Activity » Reproduce every line of the data, exactly and without its pictures.

Collected data »
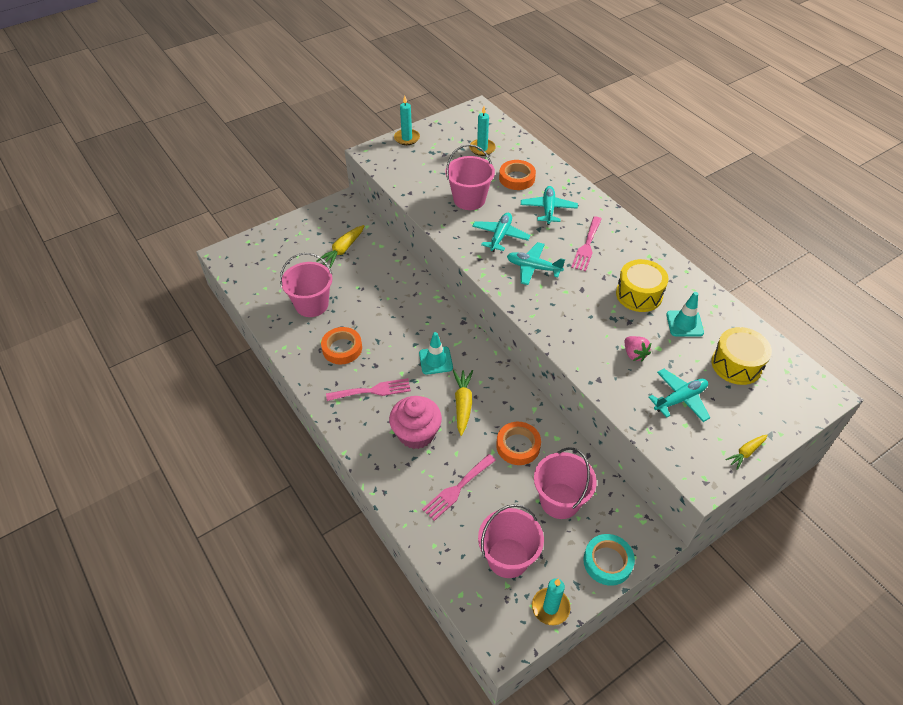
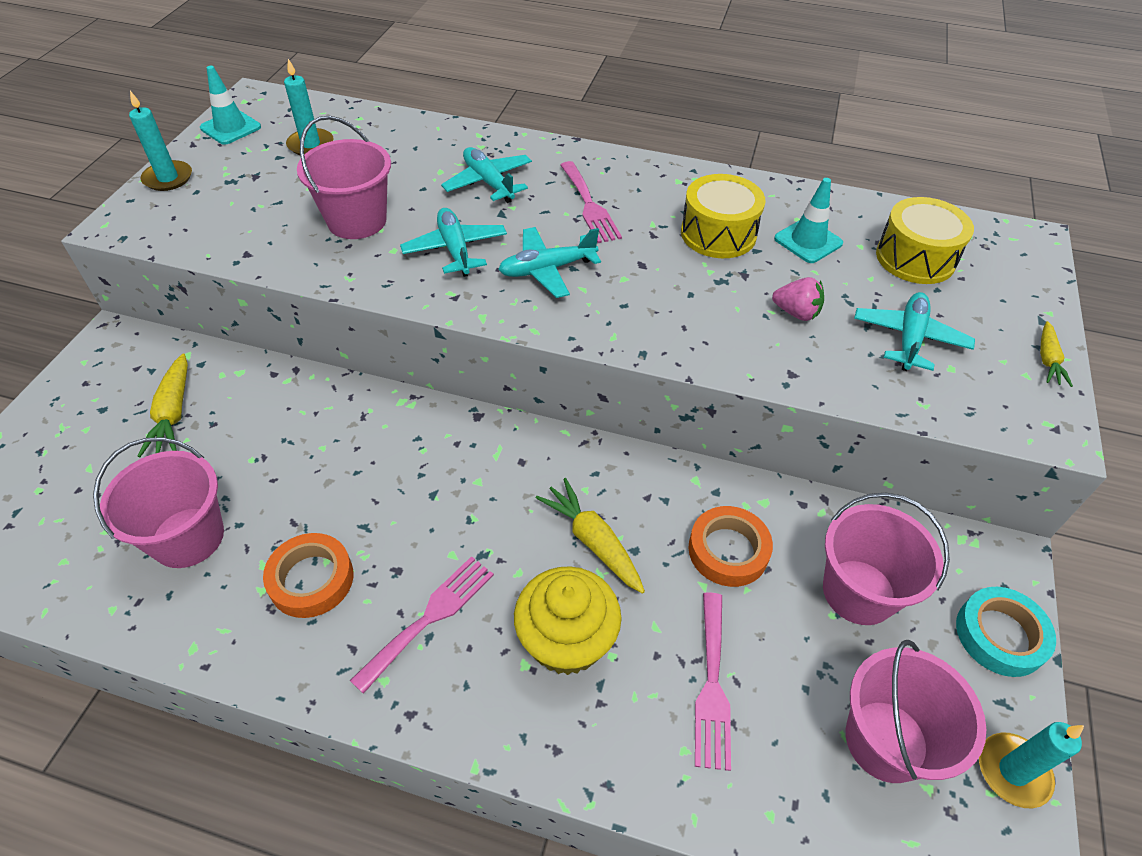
camera: 40 degrees left, 0 degrees up
(416, 433) = (566, 640): pink cupcake -> yellow cupcake
(435, 360) = (489, 500): turquoise traffic cone -> turquoise traffic cone (230, 128)
(517, 178) = (402, 162): orange tape -> none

Answer section »
camera: 40 degrees left, 0 degrees up
(416, 433) = (566, 640): pink cupcake -> yellow cupcake
(435, 360) = (489, 500): turquoise traffic cone -> turquoise traffic cone (230, 128)
(517, 178) = (402, 162): orange tape -> none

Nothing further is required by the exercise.